■ Directions:
Once you find a line containing the word "MISO" in the entries below, copy it.

■ Structured diff data:
== Segment start ==

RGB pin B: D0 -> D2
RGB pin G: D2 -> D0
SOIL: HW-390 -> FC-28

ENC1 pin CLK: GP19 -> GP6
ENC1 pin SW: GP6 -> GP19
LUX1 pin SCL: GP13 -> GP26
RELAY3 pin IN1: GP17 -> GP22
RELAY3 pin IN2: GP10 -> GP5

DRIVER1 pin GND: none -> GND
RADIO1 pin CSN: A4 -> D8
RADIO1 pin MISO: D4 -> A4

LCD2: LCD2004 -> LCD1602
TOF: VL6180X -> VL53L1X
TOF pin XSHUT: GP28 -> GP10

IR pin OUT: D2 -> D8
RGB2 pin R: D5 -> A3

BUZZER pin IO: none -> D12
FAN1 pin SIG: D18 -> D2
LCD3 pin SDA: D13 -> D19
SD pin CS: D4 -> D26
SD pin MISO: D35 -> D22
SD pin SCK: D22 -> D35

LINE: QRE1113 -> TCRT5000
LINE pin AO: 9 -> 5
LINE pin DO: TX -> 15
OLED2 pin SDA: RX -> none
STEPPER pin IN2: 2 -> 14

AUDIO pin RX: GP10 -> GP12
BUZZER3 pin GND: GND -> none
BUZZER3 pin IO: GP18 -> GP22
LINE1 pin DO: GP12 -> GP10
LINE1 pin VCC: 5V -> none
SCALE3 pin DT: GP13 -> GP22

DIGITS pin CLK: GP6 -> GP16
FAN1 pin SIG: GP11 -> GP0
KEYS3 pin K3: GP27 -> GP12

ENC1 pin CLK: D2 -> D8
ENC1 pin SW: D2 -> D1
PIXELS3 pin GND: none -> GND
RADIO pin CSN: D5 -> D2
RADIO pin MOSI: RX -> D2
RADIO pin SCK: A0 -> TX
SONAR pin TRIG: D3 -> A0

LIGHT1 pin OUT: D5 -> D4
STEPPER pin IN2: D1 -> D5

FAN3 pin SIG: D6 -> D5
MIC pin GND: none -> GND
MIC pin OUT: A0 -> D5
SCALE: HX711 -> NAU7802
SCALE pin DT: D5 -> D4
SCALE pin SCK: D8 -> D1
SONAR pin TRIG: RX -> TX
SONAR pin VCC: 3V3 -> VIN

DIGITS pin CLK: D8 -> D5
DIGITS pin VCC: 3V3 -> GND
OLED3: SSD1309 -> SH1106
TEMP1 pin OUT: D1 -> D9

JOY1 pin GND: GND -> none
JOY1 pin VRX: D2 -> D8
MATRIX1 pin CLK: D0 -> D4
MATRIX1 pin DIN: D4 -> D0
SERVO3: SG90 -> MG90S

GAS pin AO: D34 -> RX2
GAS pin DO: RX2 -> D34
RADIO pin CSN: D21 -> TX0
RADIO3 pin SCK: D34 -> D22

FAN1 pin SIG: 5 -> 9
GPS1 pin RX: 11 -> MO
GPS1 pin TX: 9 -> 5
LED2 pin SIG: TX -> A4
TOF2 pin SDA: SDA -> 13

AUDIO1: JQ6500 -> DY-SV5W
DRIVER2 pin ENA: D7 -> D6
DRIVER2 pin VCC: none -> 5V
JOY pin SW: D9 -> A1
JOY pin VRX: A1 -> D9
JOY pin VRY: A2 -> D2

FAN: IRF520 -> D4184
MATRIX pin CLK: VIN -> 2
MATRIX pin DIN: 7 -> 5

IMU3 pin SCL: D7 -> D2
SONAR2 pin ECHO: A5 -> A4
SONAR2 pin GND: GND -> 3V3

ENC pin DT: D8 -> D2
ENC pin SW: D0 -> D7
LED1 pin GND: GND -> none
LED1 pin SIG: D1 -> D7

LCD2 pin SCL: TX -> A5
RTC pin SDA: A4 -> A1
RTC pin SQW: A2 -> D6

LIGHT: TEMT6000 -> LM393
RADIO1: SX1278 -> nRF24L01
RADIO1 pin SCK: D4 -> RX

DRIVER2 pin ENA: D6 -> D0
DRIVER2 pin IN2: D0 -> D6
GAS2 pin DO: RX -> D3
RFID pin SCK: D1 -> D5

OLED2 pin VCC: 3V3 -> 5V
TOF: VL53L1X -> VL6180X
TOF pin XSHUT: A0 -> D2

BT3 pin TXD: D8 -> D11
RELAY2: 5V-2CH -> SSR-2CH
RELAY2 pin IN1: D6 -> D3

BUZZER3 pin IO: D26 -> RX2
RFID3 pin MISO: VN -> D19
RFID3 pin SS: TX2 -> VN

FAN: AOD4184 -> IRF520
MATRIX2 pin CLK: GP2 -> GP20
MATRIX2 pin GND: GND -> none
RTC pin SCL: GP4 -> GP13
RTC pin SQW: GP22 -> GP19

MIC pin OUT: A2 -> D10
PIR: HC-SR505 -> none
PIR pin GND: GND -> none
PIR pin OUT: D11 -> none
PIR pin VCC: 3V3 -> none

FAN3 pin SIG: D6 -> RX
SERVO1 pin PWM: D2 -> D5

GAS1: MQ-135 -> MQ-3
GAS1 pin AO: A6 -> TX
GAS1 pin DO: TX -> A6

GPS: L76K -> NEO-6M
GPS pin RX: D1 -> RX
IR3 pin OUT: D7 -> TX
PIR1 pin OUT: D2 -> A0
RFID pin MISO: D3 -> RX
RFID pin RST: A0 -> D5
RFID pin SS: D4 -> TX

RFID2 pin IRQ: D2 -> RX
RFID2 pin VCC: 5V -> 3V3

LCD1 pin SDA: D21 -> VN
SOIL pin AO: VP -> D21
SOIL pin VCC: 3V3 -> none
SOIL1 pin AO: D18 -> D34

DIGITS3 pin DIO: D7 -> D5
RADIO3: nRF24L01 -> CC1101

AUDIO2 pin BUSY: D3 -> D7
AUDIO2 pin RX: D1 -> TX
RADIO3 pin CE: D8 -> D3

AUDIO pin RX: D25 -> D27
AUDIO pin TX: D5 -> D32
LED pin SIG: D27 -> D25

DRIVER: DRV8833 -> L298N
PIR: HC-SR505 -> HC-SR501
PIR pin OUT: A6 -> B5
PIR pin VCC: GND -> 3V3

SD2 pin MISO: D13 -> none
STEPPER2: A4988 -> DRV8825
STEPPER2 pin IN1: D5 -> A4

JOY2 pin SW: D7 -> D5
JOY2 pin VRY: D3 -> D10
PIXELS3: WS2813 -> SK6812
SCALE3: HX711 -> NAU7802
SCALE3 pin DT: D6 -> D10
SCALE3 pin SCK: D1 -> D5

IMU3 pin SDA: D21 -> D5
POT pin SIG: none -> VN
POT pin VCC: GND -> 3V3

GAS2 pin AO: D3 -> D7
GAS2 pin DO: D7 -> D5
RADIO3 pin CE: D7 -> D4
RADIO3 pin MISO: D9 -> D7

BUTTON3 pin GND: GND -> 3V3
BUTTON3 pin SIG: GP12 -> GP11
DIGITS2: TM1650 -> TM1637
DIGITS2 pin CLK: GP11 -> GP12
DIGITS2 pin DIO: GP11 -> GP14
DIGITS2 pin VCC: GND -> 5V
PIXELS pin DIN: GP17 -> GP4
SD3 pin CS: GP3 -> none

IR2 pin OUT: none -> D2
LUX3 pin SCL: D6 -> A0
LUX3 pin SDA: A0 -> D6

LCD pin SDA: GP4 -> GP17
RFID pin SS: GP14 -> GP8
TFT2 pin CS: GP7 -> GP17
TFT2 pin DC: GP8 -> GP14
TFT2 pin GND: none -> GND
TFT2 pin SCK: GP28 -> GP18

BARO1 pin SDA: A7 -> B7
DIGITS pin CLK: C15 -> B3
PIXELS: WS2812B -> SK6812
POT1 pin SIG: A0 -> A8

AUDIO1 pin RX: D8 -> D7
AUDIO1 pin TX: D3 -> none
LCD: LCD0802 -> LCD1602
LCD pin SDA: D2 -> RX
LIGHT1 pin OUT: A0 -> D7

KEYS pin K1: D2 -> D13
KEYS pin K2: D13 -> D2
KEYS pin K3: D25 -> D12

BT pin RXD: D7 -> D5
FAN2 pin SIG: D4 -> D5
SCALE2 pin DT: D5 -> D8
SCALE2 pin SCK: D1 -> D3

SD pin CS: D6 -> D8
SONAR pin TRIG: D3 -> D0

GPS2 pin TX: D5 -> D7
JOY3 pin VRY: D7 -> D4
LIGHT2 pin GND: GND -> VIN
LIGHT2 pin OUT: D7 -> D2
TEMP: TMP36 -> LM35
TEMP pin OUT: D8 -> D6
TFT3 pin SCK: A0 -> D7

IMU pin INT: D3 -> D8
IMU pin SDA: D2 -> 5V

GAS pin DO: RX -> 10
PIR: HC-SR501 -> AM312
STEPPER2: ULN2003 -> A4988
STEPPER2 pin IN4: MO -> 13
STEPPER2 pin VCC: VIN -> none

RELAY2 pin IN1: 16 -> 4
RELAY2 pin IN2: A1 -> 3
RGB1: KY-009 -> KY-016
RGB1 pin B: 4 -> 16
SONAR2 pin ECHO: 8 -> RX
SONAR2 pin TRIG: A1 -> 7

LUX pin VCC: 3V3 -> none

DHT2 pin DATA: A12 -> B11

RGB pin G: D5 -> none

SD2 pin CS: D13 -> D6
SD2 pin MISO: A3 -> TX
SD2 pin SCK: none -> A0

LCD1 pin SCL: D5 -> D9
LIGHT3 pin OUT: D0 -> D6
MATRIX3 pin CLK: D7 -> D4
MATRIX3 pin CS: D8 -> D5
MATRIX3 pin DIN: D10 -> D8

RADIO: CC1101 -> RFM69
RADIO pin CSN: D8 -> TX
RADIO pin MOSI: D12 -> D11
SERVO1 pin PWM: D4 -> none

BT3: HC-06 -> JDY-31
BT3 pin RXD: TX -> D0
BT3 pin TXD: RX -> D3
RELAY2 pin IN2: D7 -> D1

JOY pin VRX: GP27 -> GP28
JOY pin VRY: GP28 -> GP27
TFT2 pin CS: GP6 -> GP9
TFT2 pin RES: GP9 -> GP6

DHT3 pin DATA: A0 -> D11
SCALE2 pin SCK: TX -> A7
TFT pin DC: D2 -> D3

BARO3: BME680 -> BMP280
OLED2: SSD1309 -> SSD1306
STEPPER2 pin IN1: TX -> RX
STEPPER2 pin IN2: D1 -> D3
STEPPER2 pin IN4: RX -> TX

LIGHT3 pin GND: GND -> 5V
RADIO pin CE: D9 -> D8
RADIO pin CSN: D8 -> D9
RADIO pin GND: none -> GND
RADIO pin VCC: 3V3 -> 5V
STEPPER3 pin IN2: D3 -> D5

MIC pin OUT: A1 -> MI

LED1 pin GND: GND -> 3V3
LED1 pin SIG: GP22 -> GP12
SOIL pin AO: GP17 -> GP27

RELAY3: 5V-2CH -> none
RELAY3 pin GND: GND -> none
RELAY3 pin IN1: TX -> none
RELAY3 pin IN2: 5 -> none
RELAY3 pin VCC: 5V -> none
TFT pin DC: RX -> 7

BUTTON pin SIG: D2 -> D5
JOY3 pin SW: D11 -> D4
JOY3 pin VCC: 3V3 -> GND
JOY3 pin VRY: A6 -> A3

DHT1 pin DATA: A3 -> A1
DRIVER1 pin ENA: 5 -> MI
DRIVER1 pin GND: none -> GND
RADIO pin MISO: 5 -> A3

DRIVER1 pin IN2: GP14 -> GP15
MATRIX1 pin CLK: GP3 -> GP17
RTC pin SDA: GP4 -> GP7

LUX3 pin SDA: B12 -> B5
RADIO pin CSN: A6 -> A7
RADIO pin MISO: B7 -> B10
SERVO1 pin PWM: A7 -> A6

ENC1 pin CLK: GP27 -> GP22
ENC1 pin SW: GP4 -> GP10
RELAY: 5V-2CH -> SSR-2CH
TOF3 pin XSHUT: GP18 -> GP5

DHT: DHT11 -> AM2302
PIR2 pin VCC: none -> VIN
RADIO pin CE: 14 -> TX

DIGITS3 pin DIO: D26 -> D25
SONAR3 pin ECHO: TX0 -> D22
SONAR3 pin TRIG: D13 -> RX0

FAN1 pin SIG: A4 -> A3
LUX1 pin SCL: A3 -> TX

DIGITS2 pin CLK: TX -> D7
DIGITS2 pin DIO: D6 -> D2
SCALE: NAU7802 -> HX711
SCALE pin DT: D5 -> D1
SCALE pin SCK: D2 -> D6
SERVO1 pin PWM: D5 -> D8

== Segment end ==

■ Answer to the exercise:
RADIO1 pin MISO: D4 -> A4
SD pin MISO: D35 -> D22
RFID3 pin MISO: VN -> D19
RFID pin MISO: D3 -> RX
SD2 pin MISO: D13 -> none
RADIO3 pin MISO: D9 -> D7
SD2 pin MISO: A3 -> TX
RADIO pin MISO: 5 -> A3
RADIO pin MISO: B7 -> B10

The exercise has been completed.